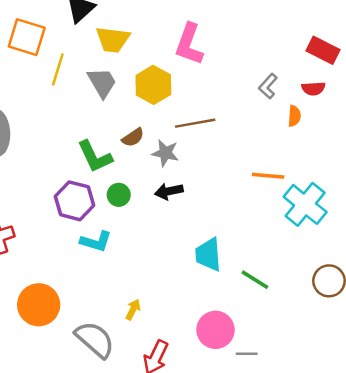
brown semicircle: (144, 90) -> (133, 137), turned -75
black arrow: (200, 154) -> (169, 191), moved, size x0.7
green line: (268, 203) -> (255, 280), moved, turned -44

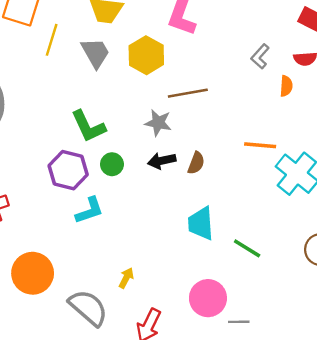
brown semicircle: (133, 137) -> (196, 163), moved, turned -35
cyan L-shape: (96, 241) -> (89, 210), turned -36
...
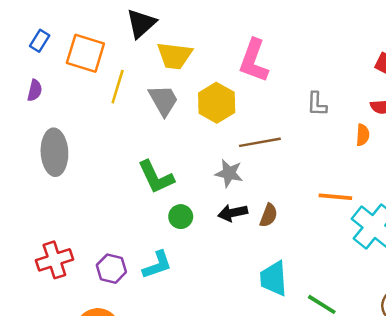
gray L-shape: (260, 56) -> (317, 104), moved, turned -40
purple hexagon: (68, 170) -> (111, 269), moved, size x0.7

Instruction
Here the job is to set down exactly the lines of the material above that fall between the one with "gray L-shape: (260, 56)" and the one with "purple hexagon: (68, 170)", inclusive, and nothing beyond them.

Output of the exercise
gray L-shape: (260, 56) -> (317, 104), moved, turned -40
purple hexagon: (68, 170) -> (111, 269), moved, size x0.7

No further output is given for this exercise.